START Records to process

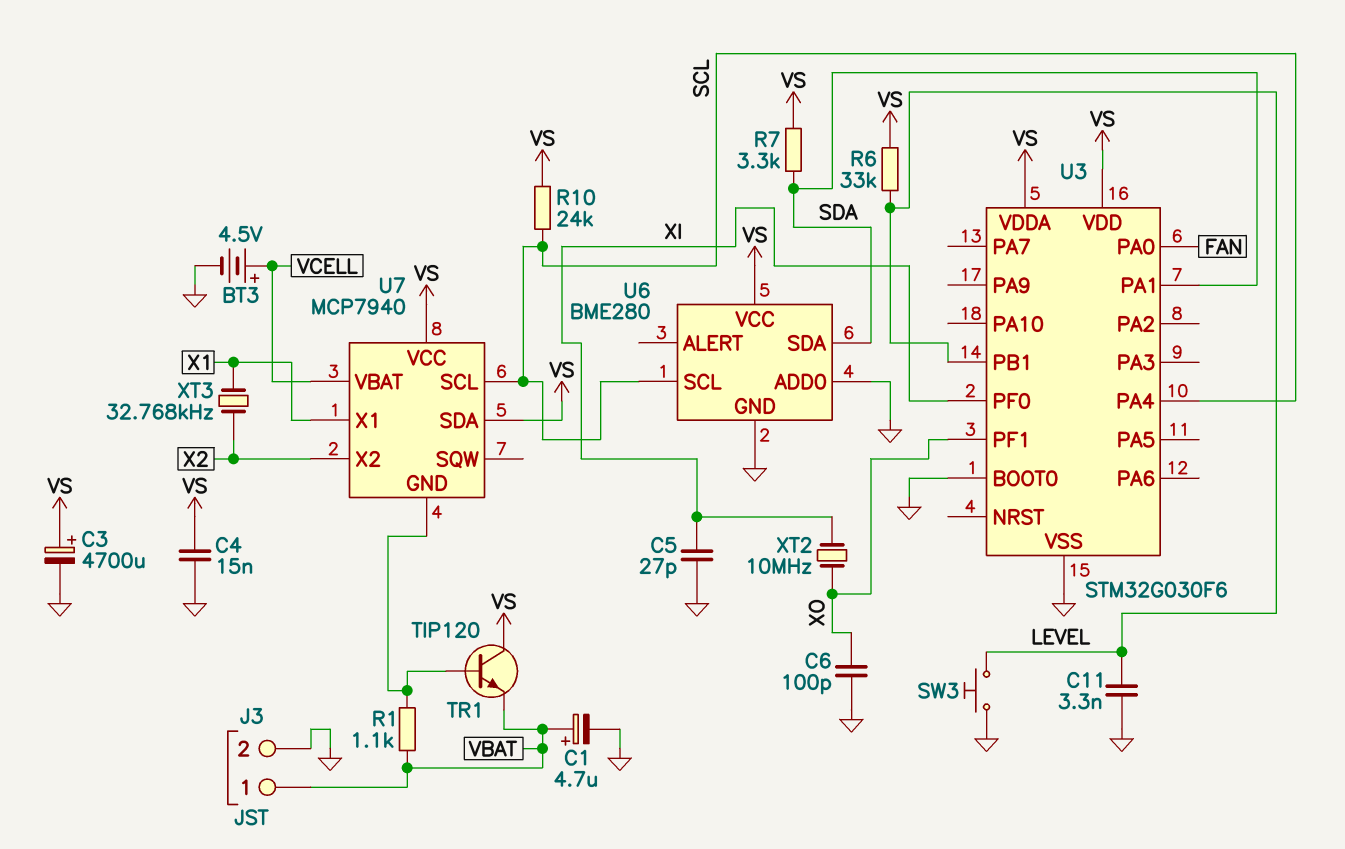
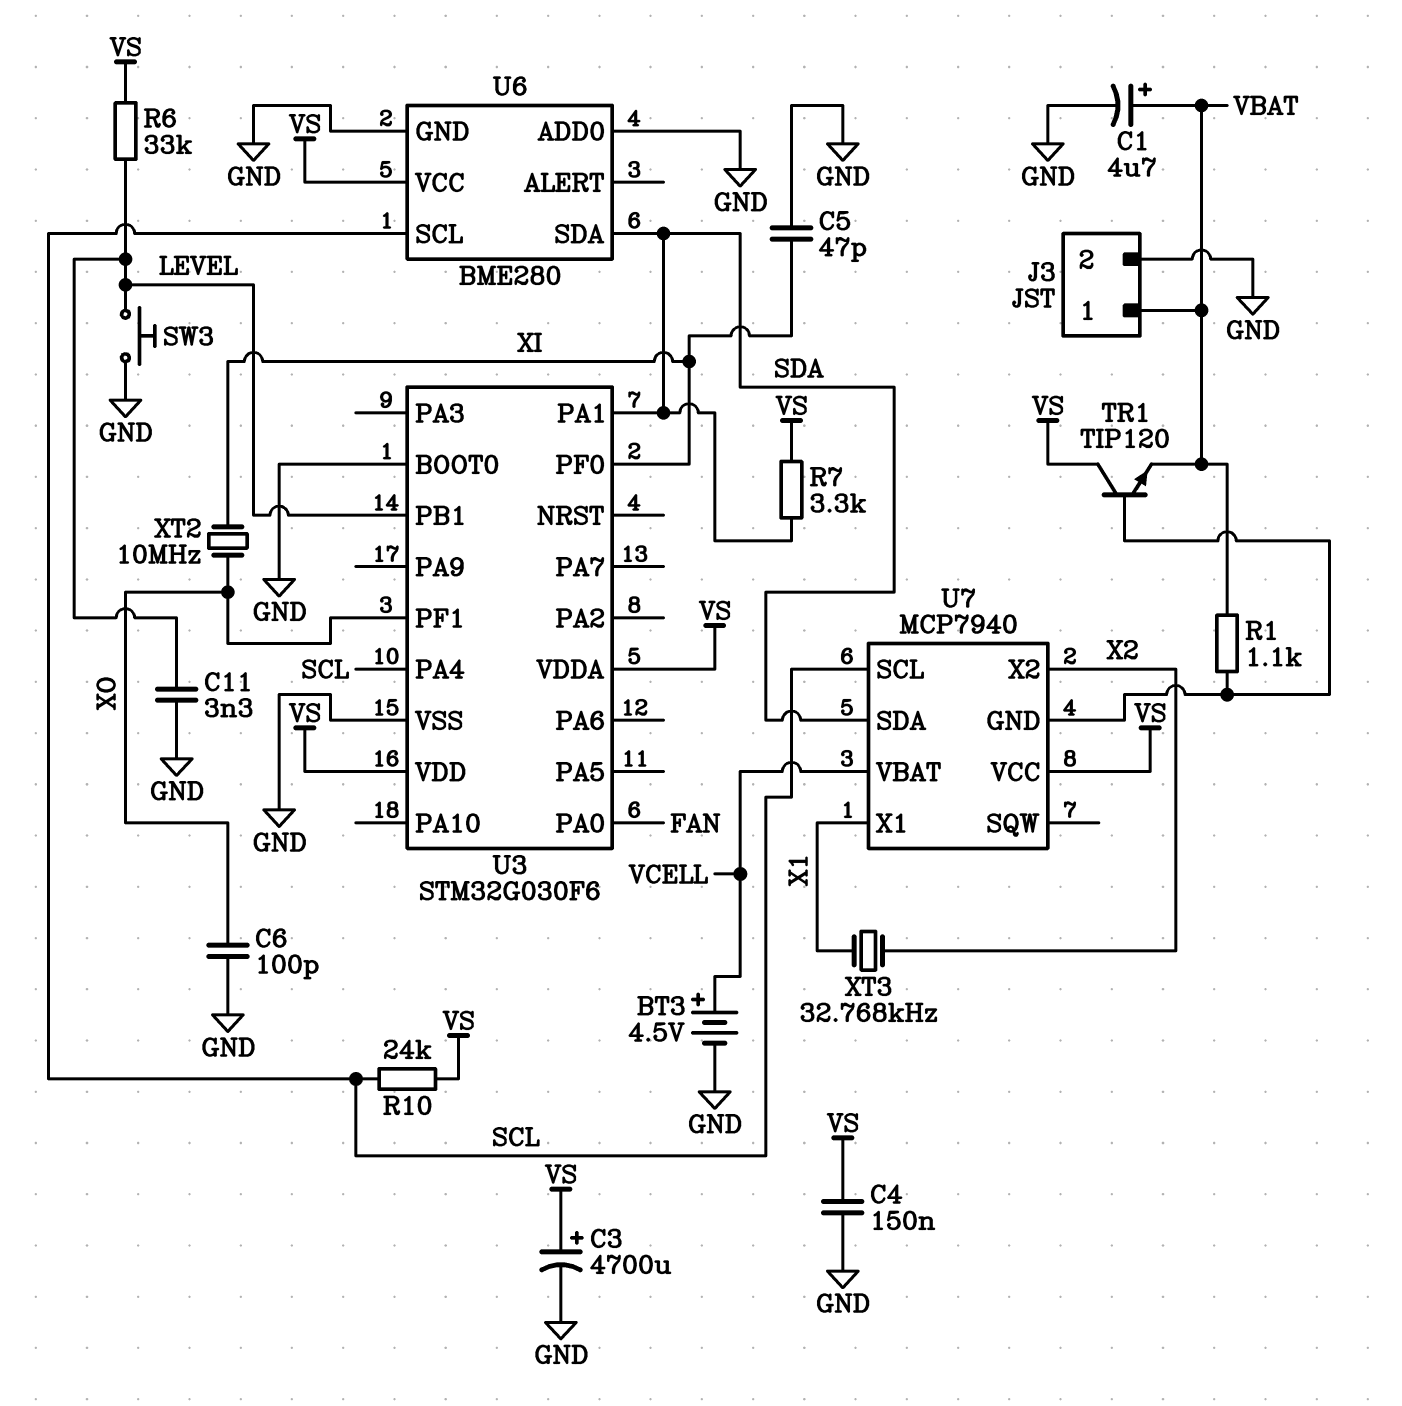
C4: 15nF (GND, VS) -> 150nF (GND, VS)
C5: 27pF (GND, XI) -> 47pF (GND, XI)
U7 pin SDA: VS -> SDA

END Records to process
START Records to process

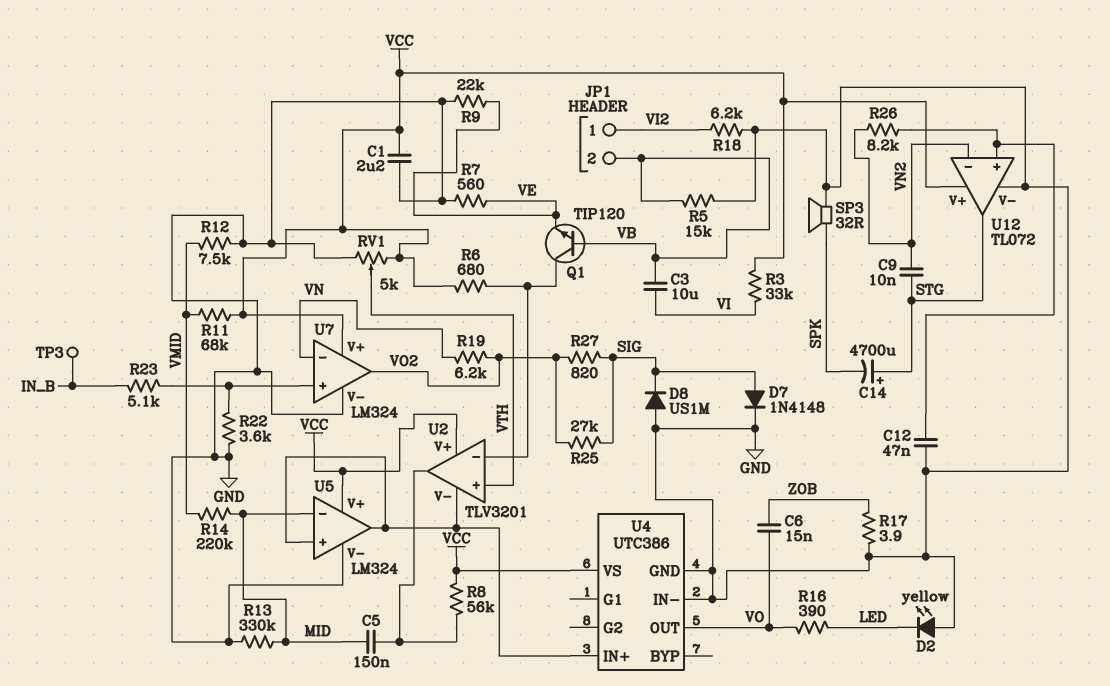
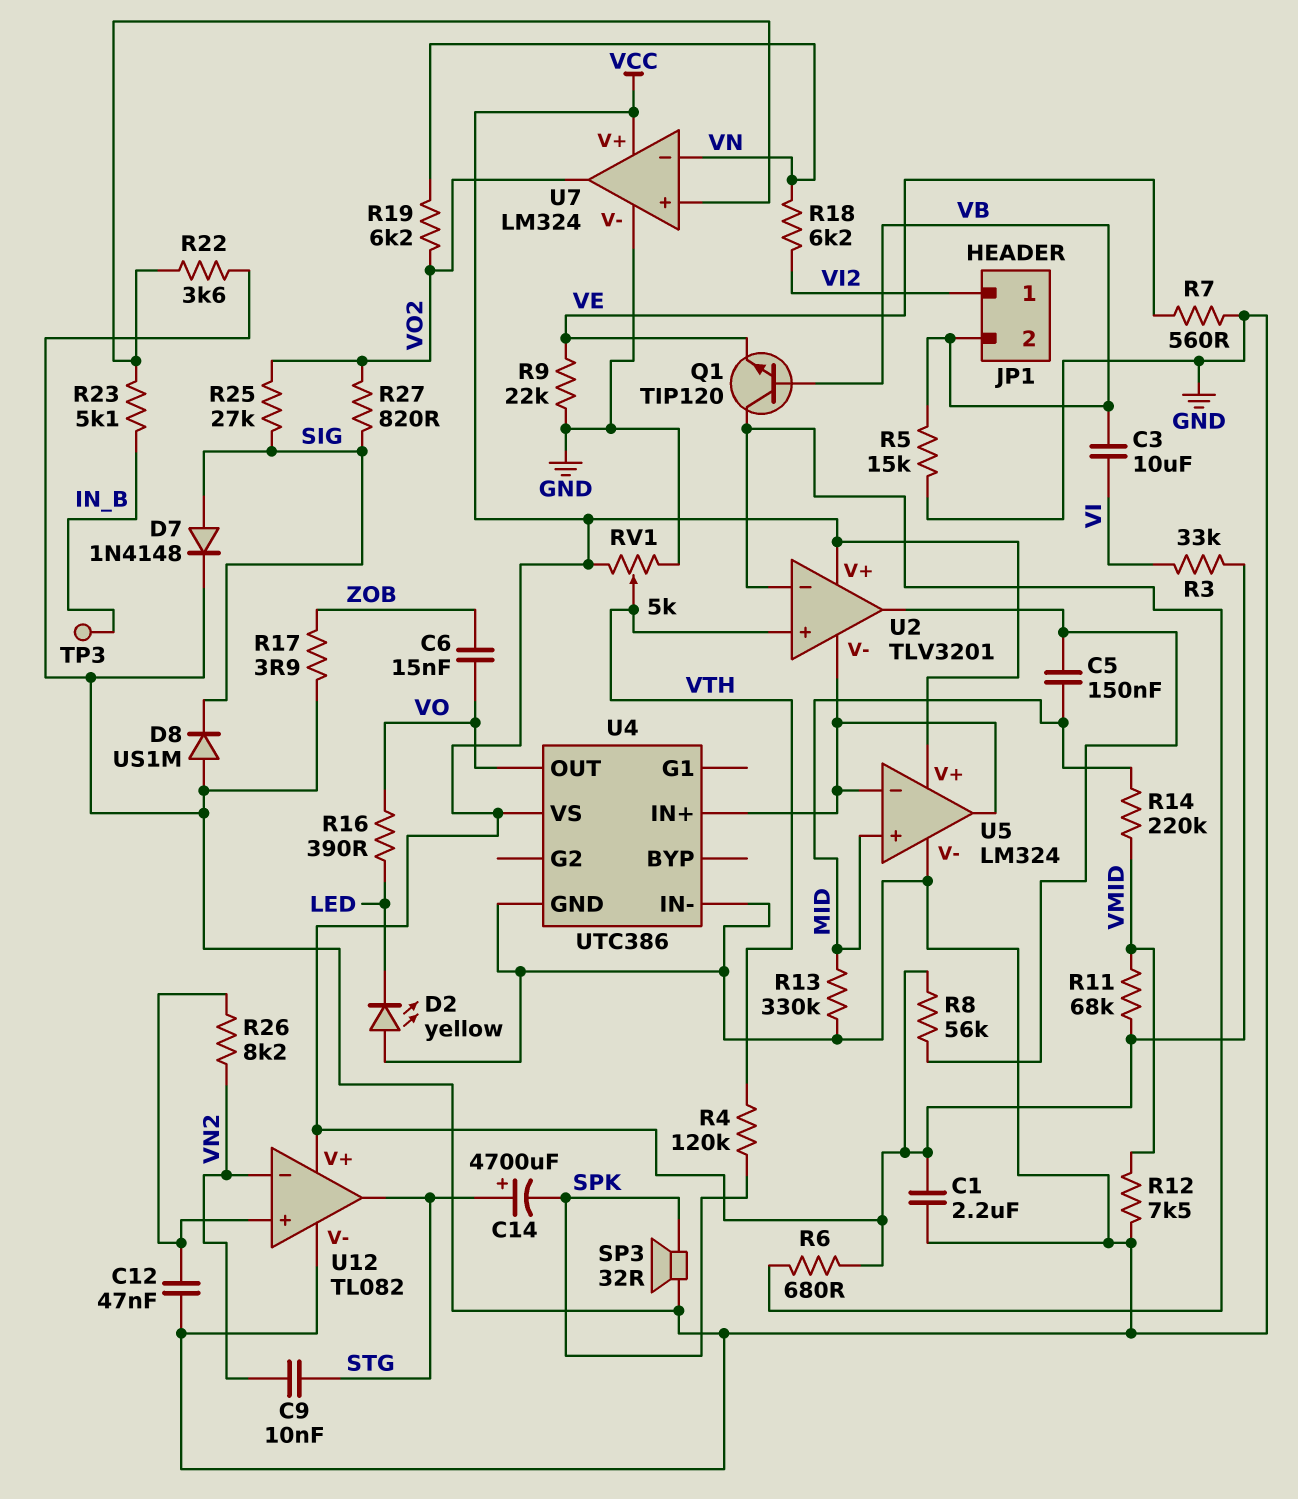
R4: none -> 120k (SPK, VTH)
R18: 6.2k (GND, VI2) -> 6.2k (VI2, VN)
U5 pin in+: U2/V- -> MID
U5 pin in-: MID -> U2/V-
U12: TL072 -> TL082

END Records to process

» Required action
Repeat, exactly as they stand above, the lines from the line with "C4: 15nF (GND, VS) -> 150nF (GND, VS)" to the line with "U7 pin SDA: VS -> SDA", both lines included.

» Written response
C4: 15nF (GND, VS) -> 150nF (GND, VS)
C5: 27pF (GND, XI) -> 47pF (GND, XI)
U7 pin SDA: VS -> SDA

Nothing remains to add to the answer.